= Job =
From the first line to the last, please reproduce the material exactly, skipping the pictures.

= Supplied material =

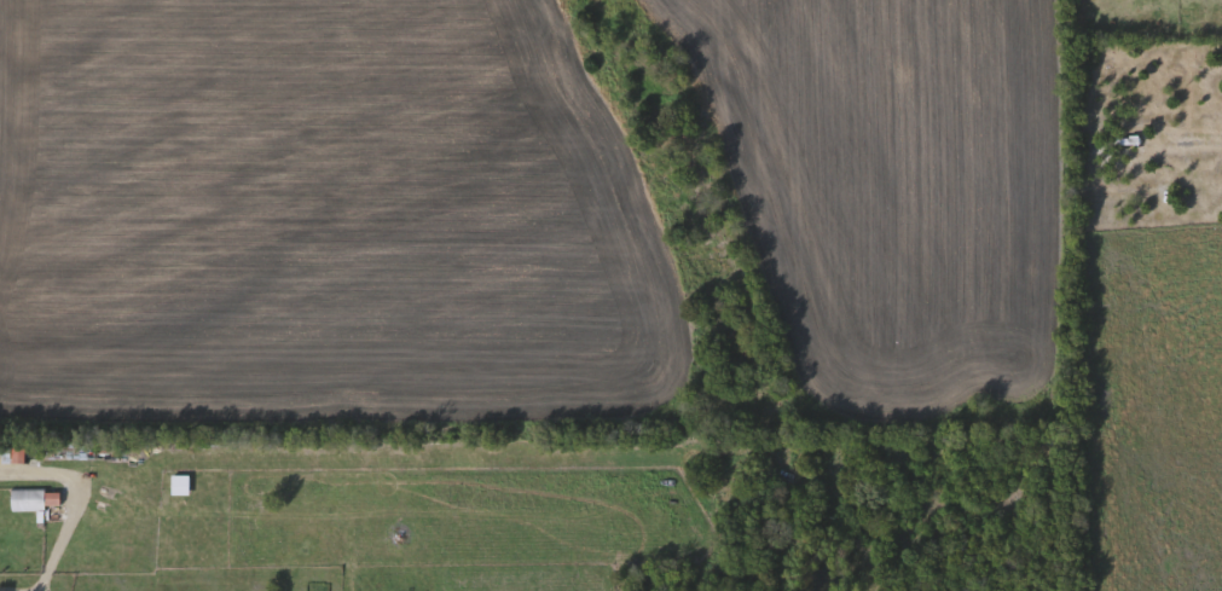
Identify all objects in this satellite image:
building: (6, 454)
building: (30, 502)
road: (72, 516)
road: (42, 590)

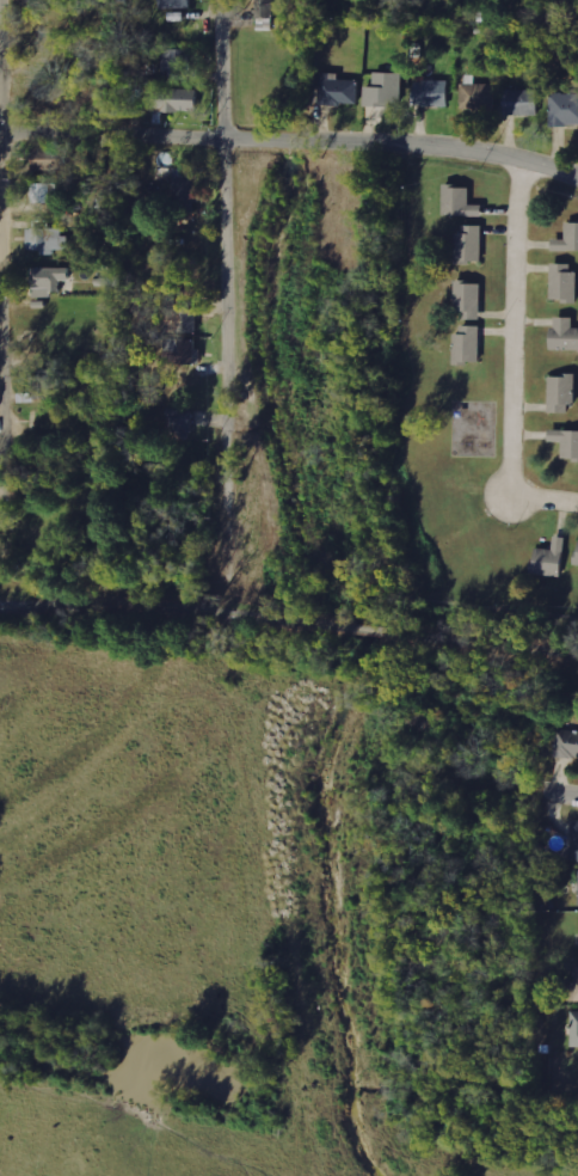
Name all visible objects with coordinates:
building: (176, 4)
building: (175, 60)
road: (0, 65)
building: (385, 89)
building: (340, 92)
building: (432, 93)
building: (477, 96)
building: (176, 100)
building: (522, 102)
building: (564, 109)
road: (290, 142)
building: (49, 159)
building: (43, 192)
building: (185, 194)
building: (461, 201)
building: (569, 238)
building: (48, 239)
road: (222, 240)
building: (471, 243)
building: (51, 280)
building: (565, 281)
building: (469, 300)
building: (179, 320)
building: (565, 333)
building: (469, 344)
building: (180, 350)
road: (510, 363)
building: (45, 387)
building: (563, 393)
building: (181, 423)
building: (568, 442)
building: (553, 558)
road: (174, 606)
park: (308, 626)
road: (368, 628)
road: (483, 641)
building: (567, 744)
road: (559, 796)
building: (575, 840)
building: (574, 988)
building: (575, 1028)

= Expected output =
Identify all objects in this satellite image:
building: (6, 454)
building: (30, 502)
road: (72, 516)
road: (42, 590)

Name all visible objects with coordinates:
building: (176, 4)
building: (175, 60)
road: (0, 65)
building: (385, 89)
building: (340, 92)
building: (432, 93)
building: (477, 96)
building: (176, 100)
building: (522, 102)
building: (564, 109)
road: (290, 142)
building: (49, 159)
building: (43, 192)
building: (185, 194)
building: (461, 201)
building: (569, 238)
building: (48, 239)
road: (222, 240)
building: (471, 243)
building: (51, 280)
building: (565, 281)
building: (469, 300)
building: (179, 320)
building: (565, 333)
building: (469, 344)
building: (180, 350)
road: (510, 363)
building: (45, 387)
building: (563, 393)
building: (181, 423)
building: (568, 442)
building: (553, 558)
road: (174, 606)
park: (308, 626)
road: (368, 628)
road: (483, 641)
building: (567, 744)
road: (559, 796)
building: (575, 840)
building: (574, 988)
building: (575, 1028)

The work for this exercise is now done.